## Required work
Hunt for the word "apple" across the entries below, copying each line that holds it.

## Task inputs

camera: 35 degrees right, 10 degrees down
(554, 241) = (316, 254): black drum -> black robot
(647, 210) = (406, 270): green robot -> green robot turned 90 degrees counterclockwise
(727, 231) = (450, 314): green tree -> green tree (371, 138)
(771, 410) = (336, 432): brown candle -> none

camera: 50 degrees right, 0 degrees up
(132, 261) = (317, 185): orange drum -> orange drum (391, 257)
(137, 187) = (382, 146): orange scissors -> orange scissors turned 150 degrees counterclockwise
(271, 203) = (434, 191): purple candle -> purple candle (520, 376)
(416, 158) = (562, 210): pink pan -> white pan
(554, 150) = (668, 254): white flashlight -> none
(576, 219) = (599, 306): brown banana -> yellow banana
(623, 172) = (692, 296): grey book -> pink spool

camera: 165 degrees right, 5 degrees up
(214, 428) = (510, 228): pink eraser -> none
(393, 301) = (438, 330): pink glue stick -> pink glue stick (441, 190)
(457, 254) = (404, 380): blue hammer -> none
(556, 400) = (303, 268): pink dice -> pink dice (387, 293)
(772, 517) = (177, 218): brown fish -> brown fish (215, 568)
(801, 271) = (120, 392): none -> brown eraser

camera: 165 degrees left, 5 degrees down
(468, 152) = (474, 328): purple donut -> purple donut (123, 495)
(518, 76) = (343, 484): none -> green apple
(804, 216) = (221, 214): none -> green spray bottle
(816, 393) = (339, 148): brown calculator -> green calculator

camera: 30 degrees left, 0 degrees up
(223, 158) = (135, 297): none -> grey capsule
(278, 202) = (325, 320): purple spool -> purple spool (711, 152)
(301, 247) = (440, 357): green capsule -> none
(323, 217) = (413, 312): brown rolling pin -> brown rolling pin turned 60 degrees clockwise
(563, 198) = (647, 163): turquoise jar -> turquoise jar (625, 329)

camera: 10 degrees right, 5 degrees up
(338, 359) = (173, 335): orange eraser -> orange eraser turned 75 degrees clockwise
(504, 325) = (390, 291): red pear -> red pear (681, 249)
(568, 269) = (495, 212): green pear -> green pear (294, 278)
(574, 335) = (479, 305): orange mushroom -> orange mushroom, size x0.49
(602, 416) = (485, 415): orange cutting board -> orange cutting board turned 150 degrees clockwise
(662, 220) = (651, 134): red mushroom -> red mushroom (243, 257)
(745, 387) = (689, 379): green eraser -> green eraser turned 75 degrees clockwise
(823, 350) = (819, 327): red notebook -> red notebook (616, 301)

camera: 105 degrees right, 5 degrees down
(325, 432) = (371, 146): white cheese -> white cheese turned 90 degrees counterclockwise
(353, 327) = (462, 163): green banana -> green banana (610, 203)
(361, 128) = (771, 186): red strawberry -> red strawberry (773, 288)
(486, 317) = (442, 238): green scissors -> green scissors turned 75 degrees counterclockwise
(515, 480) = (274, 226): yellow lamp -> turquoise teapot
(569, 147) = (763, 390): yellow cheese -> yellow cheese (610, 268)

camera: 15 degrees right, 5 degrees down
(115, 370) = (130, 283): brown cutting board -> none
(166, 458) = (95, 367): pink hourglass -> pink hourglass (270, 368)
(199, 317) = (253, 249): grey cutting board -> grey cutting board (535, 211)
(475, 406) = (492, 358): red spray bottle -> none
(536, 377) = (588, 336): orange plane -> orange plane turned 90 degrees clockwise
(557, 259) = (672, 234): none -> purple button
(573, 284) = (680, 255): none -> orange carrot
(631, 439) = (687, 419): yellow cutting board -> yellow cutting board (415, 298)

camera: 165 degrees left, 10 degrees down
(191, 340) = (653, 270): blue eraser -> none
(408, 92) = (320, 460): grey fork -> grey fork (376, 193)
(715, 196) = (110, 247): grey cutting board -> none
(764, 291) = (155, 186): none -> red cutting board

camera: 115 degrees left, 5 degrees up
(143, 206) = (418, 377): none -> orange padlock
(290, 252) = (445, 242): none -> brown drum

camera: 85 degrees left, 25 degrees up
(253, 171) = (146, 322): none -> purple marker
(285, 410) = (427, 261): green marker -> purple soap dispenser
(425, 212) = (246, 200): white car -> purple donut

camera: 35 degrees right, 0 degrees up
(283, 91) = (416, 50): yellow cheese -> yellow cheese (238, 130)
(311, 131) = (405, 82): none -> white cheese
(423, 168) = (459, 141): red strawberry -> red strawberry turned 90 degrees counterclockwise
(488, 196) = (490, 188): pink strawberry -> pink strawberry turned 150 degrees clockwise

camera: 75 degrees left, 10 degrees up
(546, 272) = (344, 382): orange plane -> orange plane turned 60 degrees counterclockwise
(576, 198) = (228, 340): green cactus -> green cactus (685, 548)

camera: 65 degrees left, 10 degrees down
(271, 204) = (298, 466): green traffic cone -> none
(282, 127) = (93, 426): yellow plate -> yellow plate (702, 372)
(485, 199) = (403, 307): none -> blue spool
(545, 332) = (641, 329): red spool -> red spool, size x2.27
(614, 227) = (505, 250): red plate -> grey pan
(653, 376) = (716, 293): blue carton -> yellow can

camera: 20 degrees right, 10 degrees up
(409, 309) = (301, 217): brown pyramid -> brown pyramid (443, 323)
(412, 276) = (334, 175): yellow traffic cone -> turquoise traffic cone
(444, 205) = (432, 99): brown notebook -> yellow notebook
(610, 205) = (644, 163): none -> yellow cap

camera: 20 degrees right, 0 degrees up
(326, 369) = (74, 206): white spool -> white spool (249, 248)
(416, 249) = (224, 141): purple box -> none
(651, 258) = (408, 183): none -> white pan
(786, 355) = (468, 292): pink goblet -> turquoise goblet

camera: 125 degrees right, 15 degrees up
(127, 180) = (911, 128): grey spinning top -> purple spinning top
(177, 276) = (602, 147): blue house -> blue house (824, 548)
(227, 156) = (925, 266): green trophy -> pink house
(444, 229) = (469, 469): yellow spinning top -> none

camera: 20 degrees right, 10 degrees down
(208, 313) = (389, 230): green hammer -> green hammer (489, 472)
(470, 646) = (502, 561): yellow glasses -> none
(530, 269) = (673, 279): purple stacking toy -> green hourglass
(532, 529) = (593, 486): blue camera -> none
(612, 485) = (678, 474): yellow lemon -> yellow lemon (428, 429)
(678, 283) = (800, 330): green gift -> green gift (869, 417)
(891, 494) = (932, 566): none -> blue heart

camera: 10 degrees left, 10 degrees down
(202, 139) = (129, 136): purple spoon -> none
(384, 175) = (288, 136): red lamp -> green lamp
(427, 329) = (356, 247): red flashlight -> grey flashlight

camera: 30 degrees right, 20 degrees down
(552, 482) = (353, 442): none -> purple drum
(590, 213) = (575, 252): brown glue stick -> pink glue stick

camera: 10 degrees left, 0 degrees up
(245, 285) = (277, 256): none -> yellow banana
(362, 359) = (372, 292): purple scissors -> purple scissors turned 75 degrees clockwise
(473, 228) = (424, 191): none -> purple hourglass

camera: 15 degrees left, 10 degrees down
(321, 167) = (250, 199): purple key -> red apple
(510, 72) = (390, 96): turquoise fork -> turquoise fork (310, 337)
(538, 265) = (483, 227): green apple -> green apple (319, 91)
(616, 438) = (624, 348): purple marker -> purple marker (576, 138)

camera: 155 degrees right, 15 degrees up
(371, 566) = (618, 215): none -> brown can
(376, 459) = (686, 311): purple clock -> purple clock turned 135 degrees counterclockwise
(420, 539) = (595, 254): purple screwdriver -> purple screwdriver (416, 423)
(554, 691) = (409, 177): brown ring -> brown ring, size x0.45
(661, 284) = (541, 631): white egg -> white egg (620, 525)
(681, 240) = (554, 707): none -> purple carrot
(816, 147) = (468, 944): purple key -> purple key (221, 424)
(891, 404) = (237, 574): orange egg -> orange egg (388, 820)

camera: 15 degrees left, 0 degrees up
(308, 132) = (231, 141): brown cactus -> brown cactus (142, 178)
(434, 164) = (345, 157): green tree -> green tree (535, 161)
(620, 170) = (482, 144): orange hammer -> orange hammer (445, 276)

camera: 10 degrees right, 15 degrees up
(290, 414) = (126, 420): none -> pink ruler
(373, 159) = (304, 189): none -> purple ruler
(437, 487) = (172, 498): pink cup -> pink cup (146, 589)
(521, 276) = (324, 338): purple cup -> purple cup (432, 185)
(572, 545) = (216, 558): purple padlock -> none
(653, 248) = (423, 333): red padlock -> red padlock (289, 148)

## The completed task
(518, 76) = (343, 484): none -> green apple
(321, 167) = (250, 199): purple key -> red apple
(538, 265) = (483, 227): green apple -> green apple (319, 91)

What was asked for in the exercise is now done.